* [Information]:
● ● ● ● ●

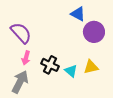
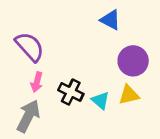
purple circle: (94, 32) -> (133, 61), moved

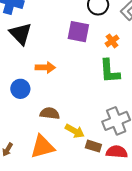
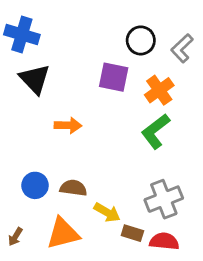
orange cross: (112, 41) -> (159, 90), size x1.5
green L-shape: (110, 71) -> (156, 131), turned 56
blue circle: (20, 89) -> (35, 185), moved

● ● ● ● ●

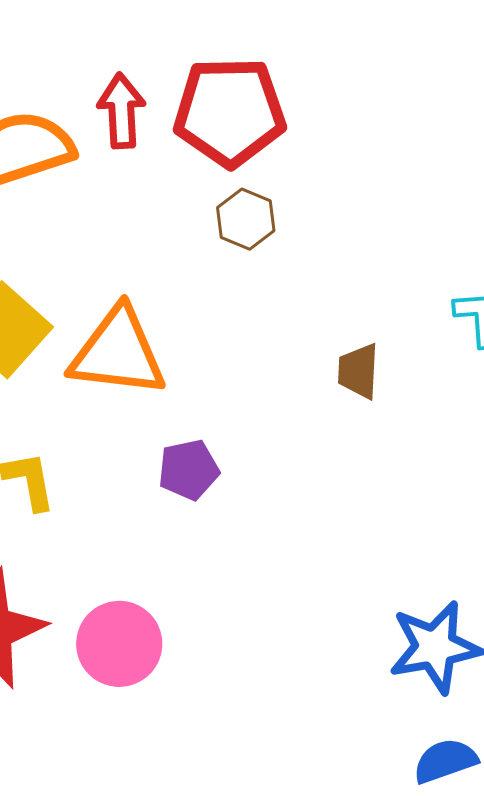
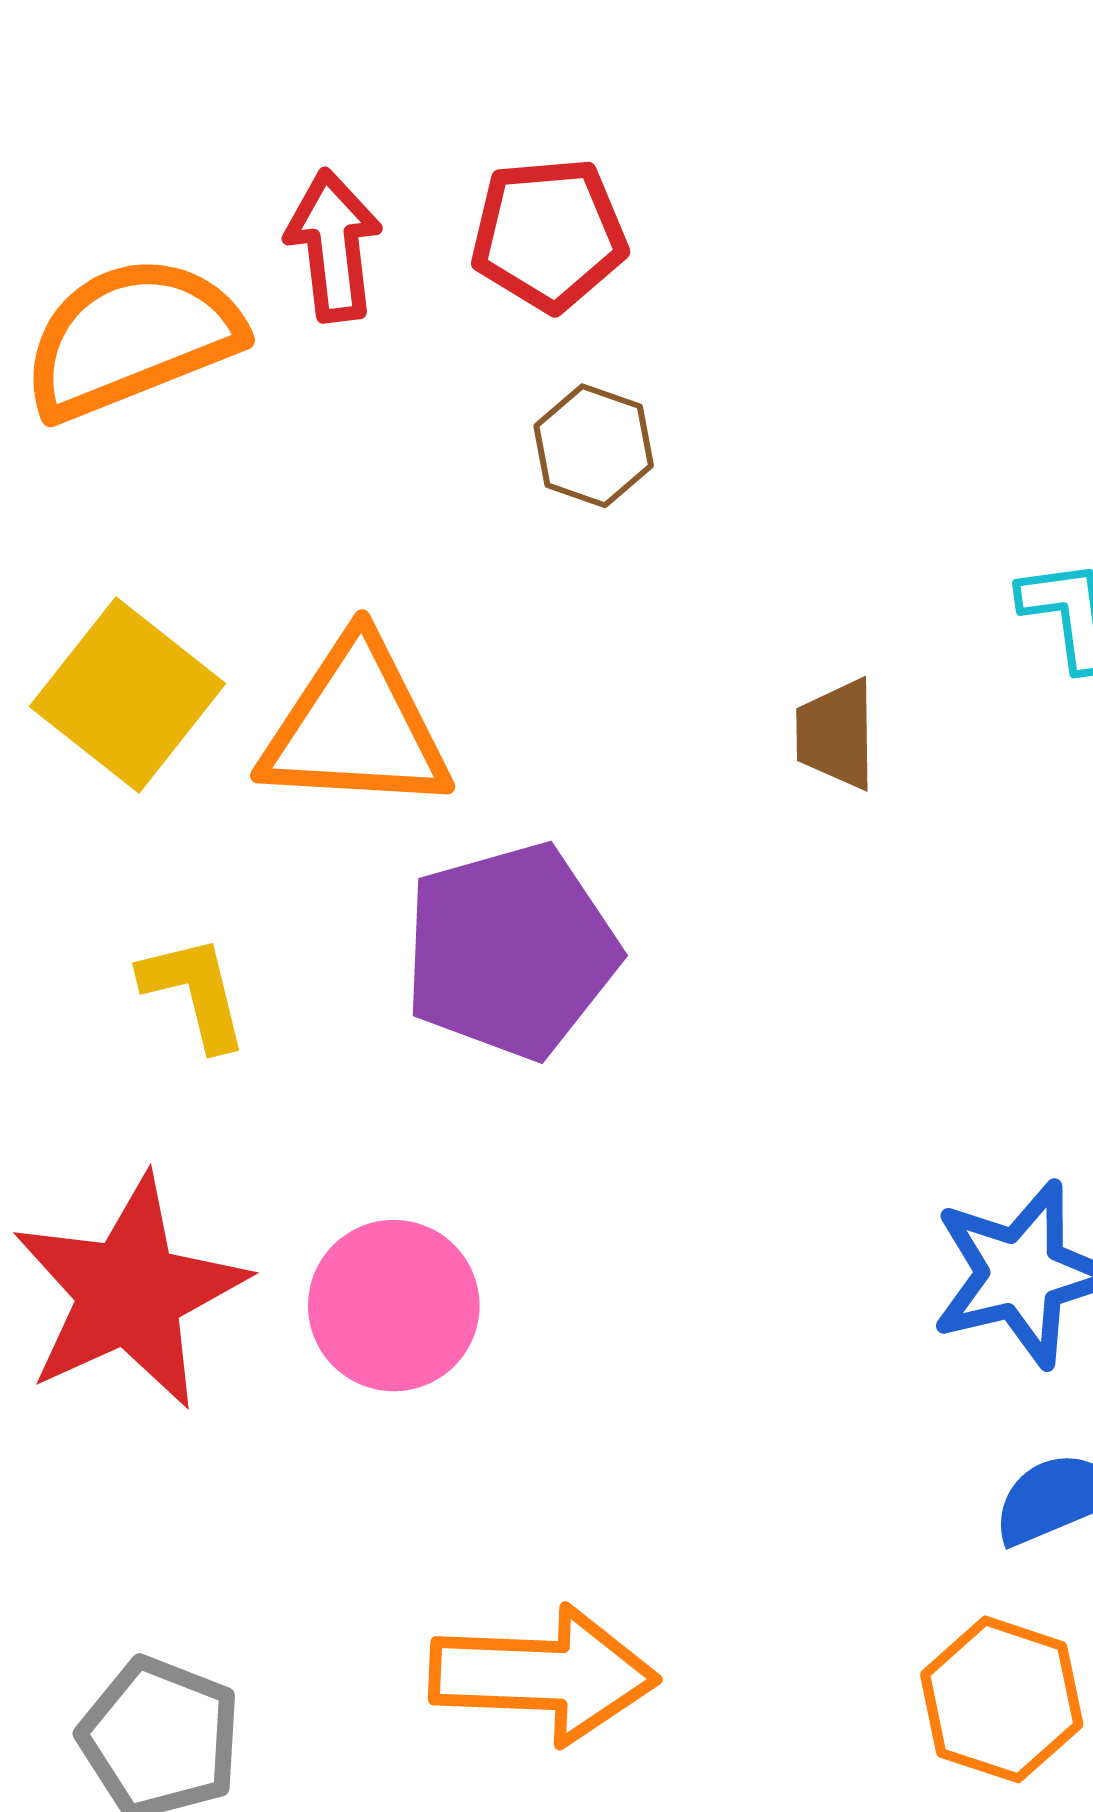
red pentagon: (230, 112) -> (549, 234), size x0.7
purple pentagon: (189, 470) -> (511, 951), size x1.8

● ● ● ● ●

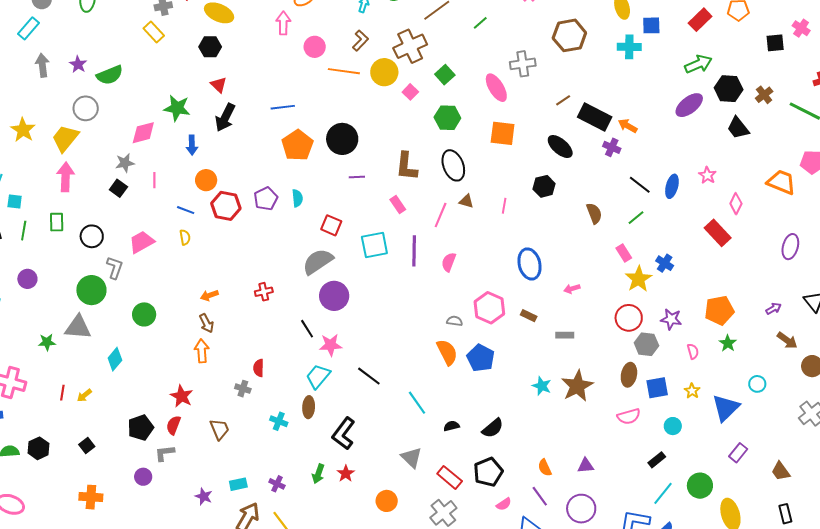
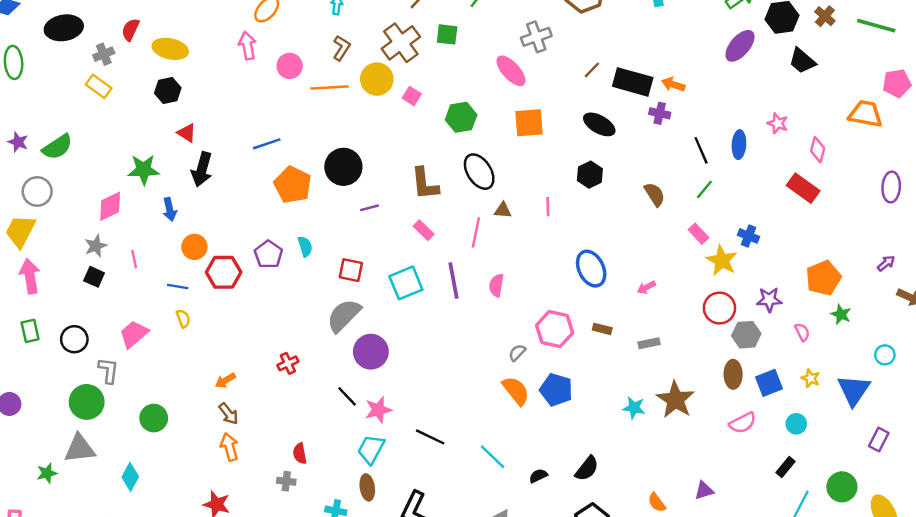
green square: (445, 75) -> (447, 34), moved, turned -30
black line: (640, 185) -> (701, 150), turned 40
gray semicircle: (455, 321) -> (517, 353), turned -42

● ● ● ● ●

* [Assigned task]: Leave the pictures out, and transcribe exactly the lines above starting at the one that contains "purple circle: (94, 32) -> (133, 61), moved" and ending at the one that contains "blue circle: (20, 89) -> (35, 185), moved".

* [Written solution]:
purple circle: (94, 32) -> (133, 61), moved

orange cross: (112, 41) -> (159, 90), size x1.5
green L-shape: (110, 71) -> (156, 131), turned 56
blue circle: (20, 89) -> (35, 185), moved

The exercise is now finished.